#### YOUR ASSIGNMENT
Output the entries that follow character for character. Leave every image out.

Segment Start: GIVEN RECORDS

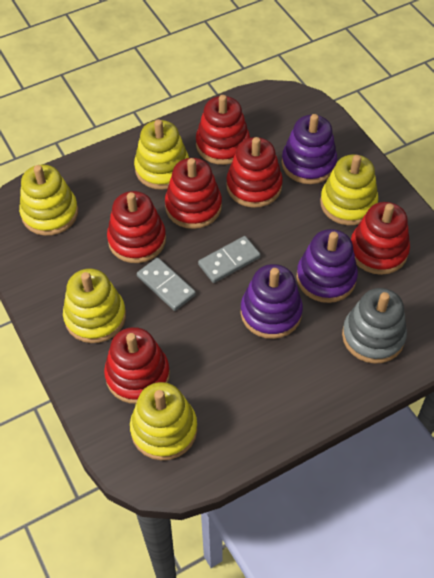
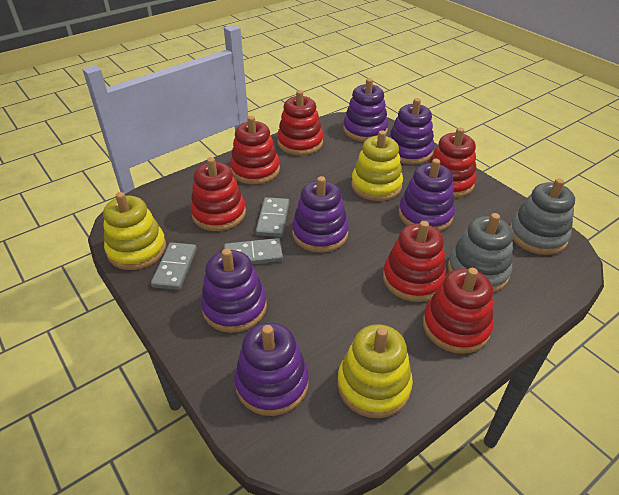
grey domino: 2 -> 3
grey stacking toy: 1 -> 2
purple stacking toy: 3 -> 6
yellow stacking toy: 5 -> 3

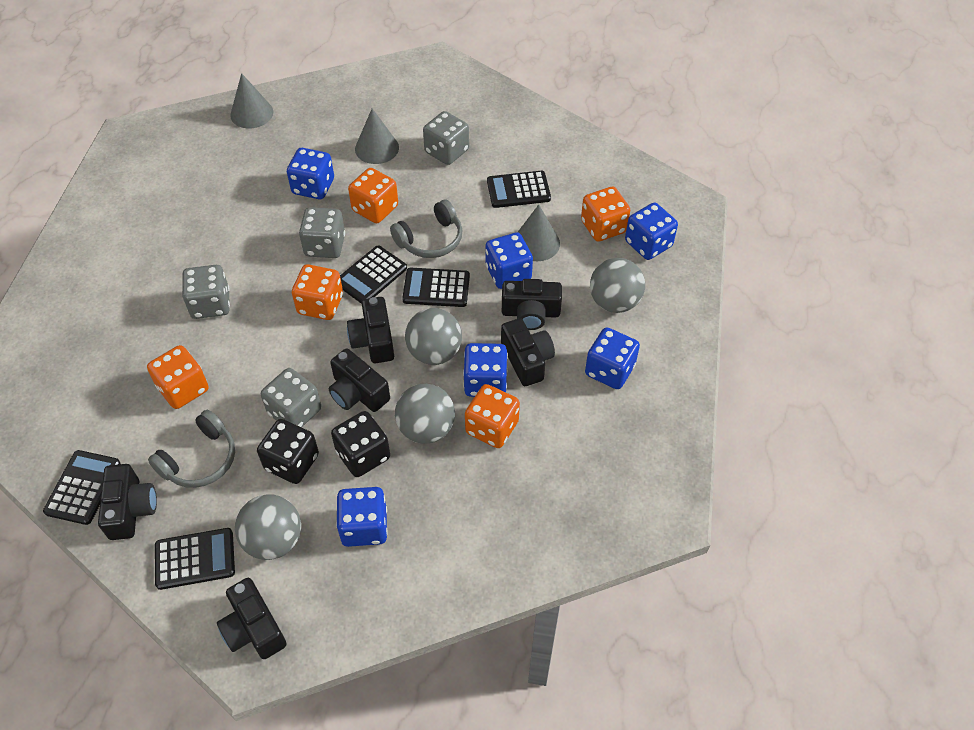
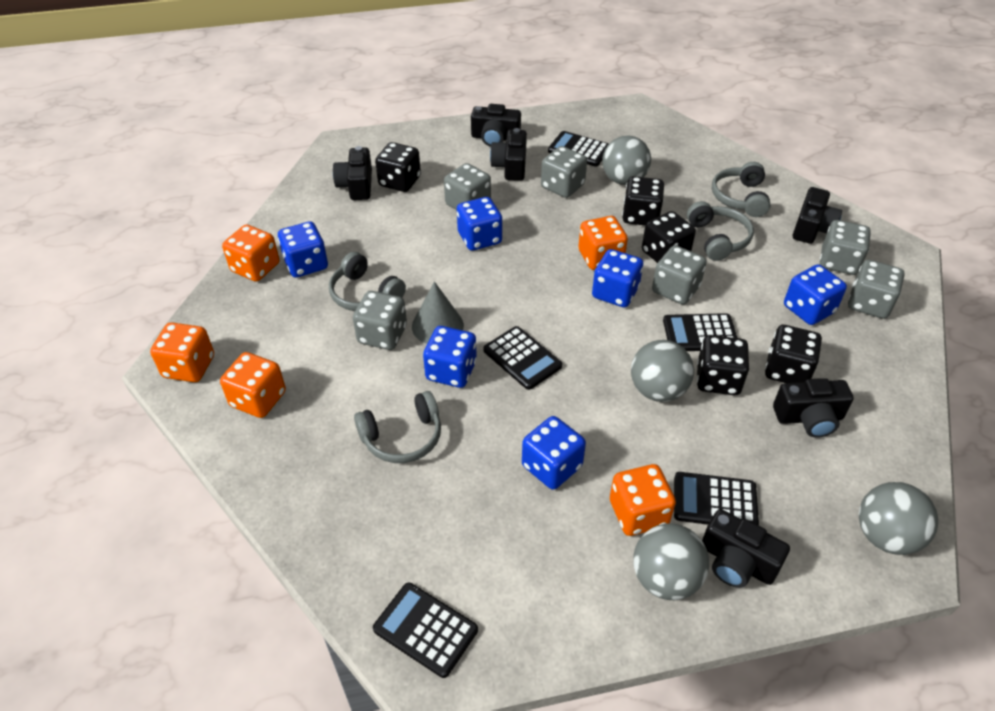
black dice: 2 -> 5
grey cone: 3 -> 1
grey dice: 4 -> 6
grey headphones: 2 -> 4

Segment End: GIVEN RECORDS

#### EXERCISE RESPONSE
grey domino: 2 -> 3
grey stacking toy: 1 -> 2
purple stacking toy: 3 -> 6
yellow stacking toy: 5 -> 3

black dice: 2 -> 5
grey cone: 3 -> 1
grey dice: 4 -> 6
grey headphones: 2 -> 4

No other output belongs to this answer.